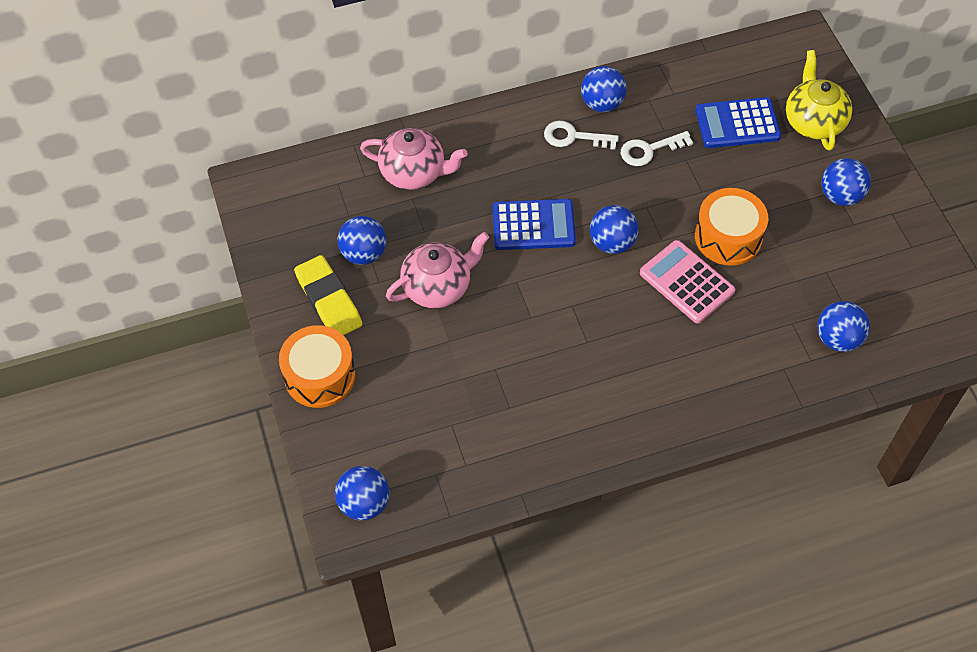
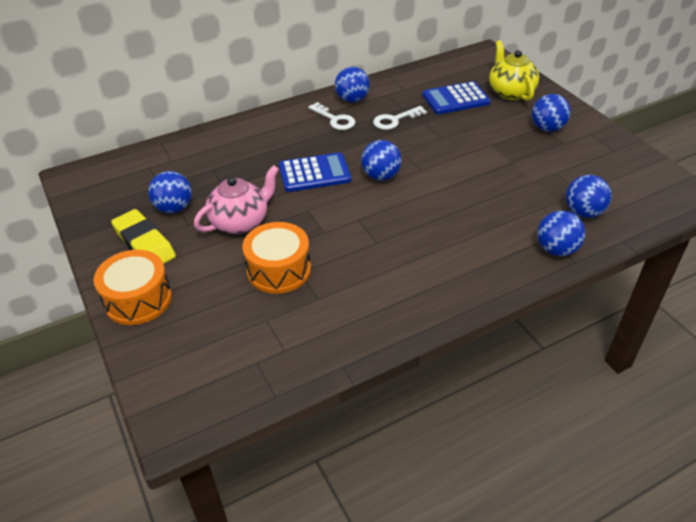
camera: 10 degrees left, 15 degrees down
(364, 503) = (187, 399): blue ball -> blue ball (556, 250)
(414, 173) = (212, 154): pink teapot -> none
(573, 137) = (335, 119): white key -> white key turned 135 degrees counterclockwise
(686, 282) = (448, 193): pink calculator -> none
(728, 237) = (471, 161): orange drum -> orange drum (279, 270)

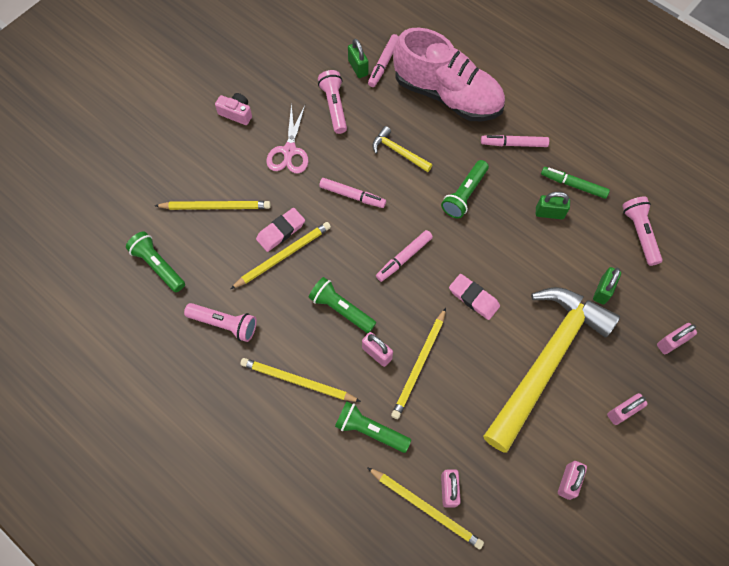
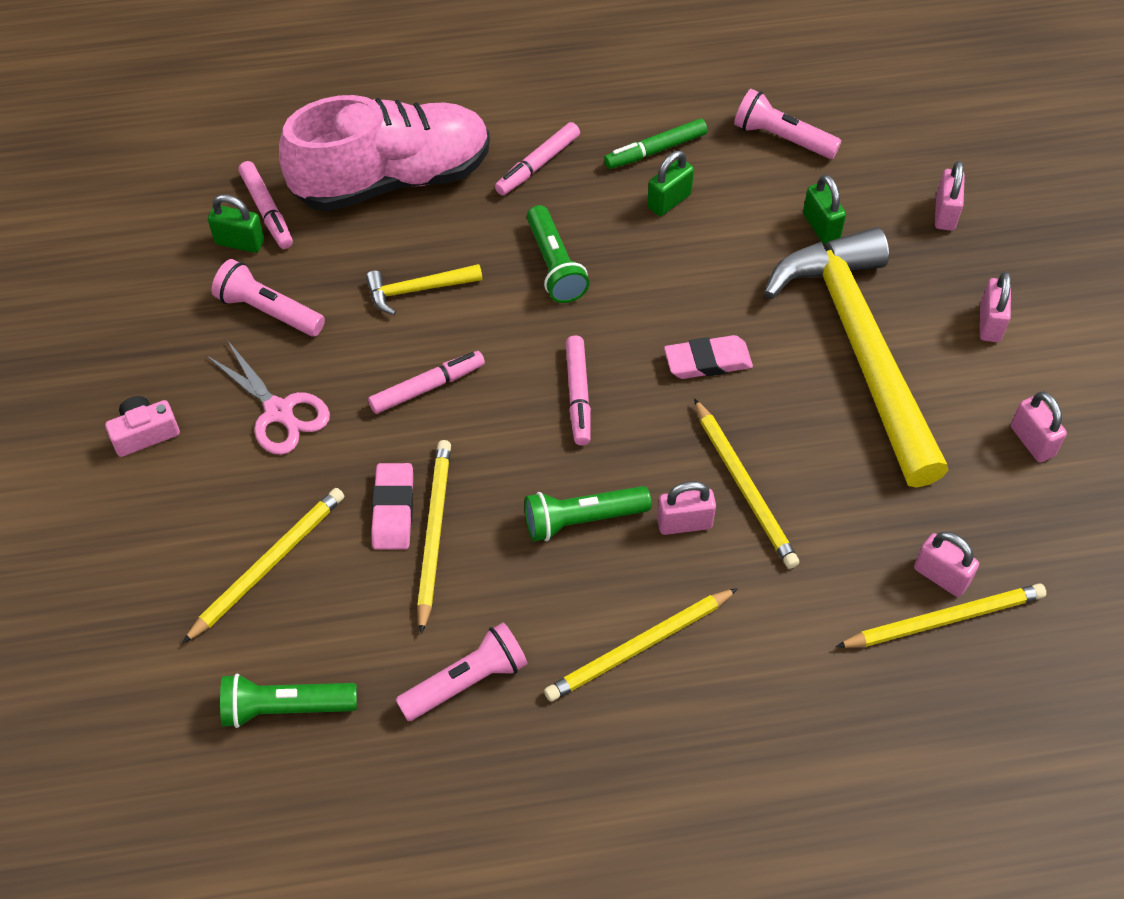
camera: 50 degrees left, 10 degrees down
(370, 430) = (786, 608): green flashlight -> none

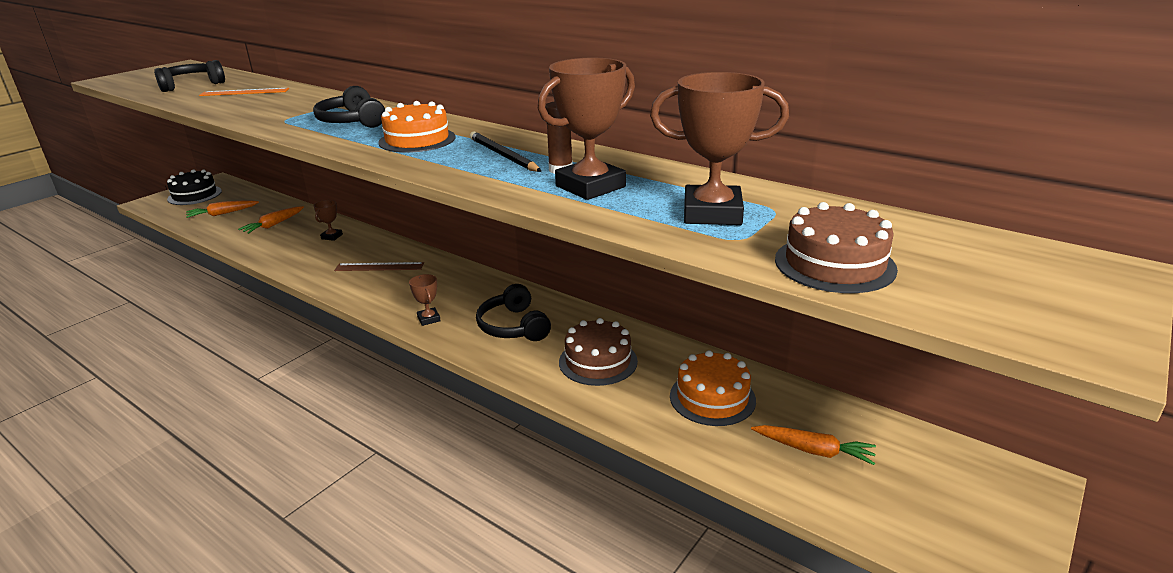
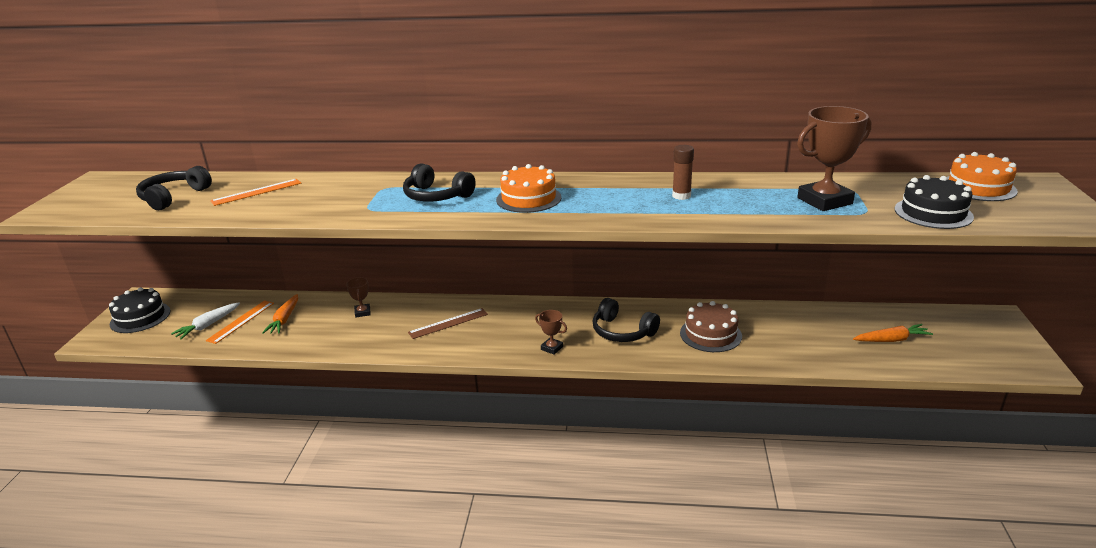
camera: 30 degrees left, 0 degrees up
(222, 214) = (208, 325): orange carrot -> white carrot
(245, 217) = (241, 321): none -> orange ruler
(503, 155) = (620, 195): black pencil -> none
(590, 186) = (724, 202): brown trophy -> none
(712, 398) = (805, 331): orange cake -> orange cake (978, 187)
(834, 264) = (933, 213): brown cake -> black cake

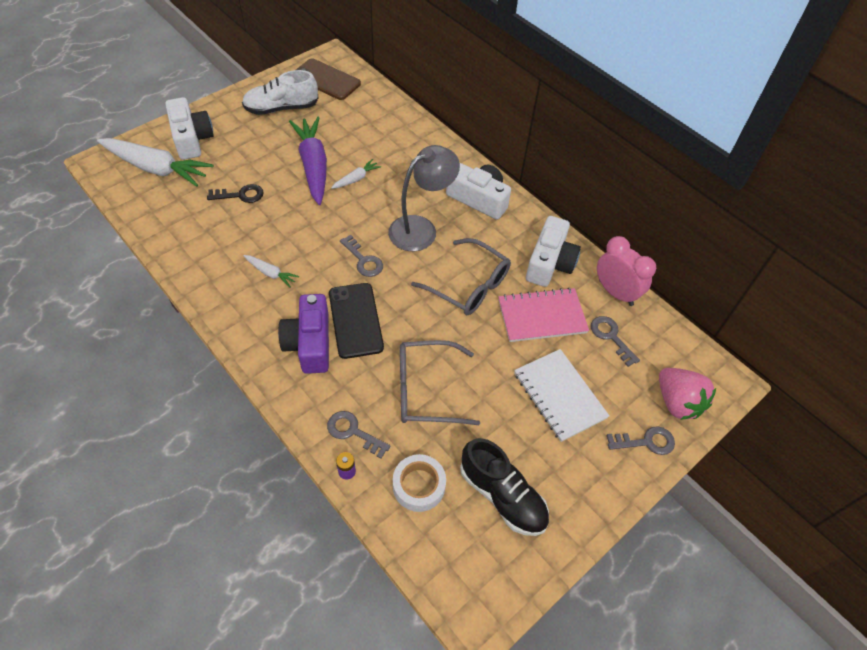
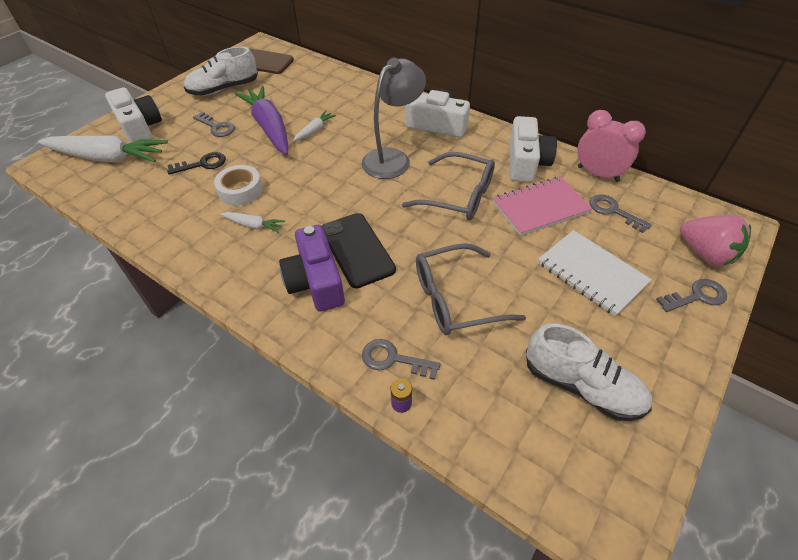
camera: 10 degrees left, 5 degrees down
(363, 260) = (346, 195): grey key -> grey key (216, 127)
(419, 486) = (487, 398): white tape -> white tape (240, 190)
(502, 496) = (581, 386): black shoe -> white shoe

******************************

▸ TASK GOAL: Would you please retype the material above exactly and leave out each picture?

▸ COMPLETED EXERCISE:
camera: 10 degrees left, 15 degrees down
(364, 503) = (187, 399): blue ball -> blue ball (556, 250)
(414, 173) = (212, 154): pink teapot -> none
(573, 137) = (335, 119): white key -> white key turned 135 degrees counterclockwise
(686, 282) = (448, 193): pink calculator -> none
(728, 237) = (471, 161): orange drum -> orange drum (279, 270)

camera: 50 degrees left, 10 degrees down
(370, 430) = (786, 608): green flashlight -> none

camera: 30 degrees left, 0 degrees up
(222, 214) = (208, 325): orange carrot -> white carrot
(245, 217) = (241, 321): none -> orange ruler
(503, 155) = (620, 195): black pencil -> none
(590, 186) = (724, 202): brown trophy -> none
(712, 398) = (805, 331): orange cake -> orange cake (978, 187)
(834, 264) = (933, 213): brown cake -> black cake

camera: 10 degrees left, 5 degrees down
(363, 260) = (346, 195): grey key -> grey key (216, 127)
(419, 486) = (487, 398): white tape -> white tape (240, 190)
(502, 496) = (581, 386): black shoe -> white shoe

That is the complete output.